>>

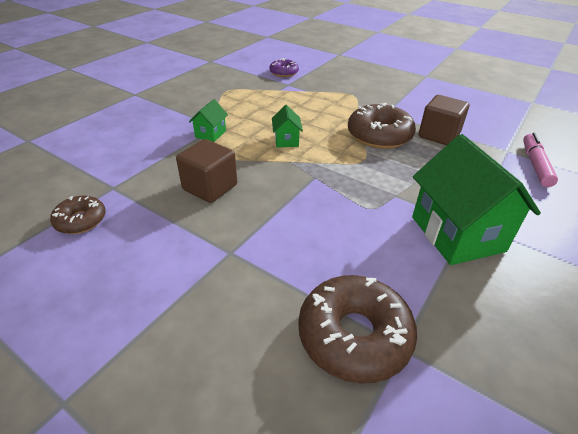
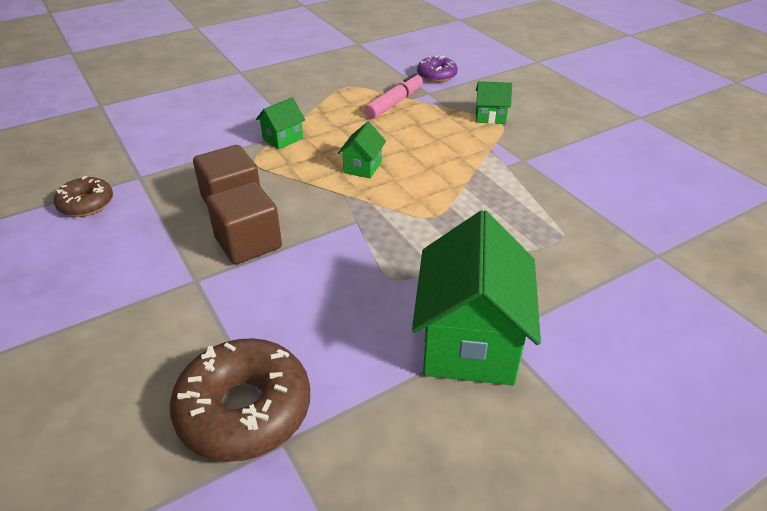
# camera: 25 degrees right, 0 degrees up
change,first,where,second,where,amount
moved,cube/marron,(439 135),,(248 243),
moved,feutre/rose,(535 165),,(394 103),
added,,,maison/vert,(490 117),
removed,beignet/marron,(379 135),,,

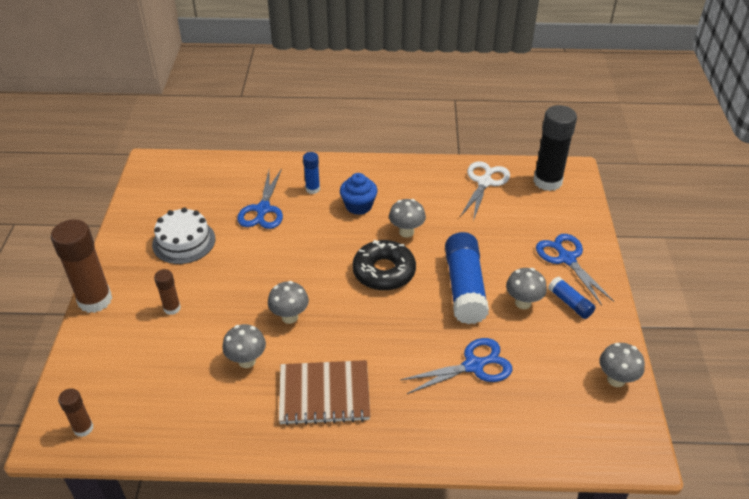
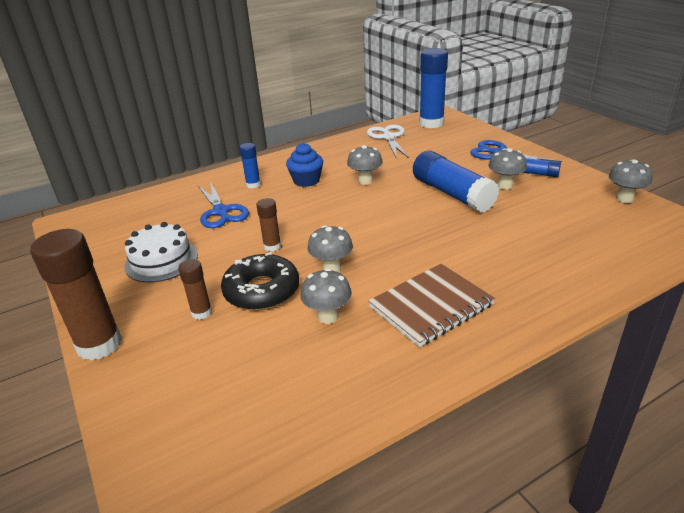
# camera: 30 degrees left, 10 degrees down
change,first,where,second,where,amount
moved,beignet/noir,(384 272),,(262 291),
moved,bâton de colle/marron,(83 428),,(272 246),
recoloured,bâton de colle/noir,(547 181),bâton de colle/bleu,(431 123),
removed,ciseaux/bleu,(473 366),,,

<<

What the task asks: Make an exact copy of the whole listing, but don't bring over any pictures.

Response box:
# camera: 25 degrees right, 0 degrees up
change,first,where,second,where,amount
moved,cube/marron,(439 135),,(248 243),
moved,feutre/rose,(535 165),,(394 103),
added,,,maison/vert,(490 117),
removed,beignet/marron,(379 135),,,

# camera: 30 degrees left, 10 degrees down
change,first,where,second,where,amount
moved,beignet/noir,(384 272),,(262 291),
moved,bâton de colle/marron,(83 428),,(272 246),
recoloured,bâton de colle/noir,(547 181),bâton de colle/bleu,(431 123),
removed,ciseaux/bleu,(473 366),,,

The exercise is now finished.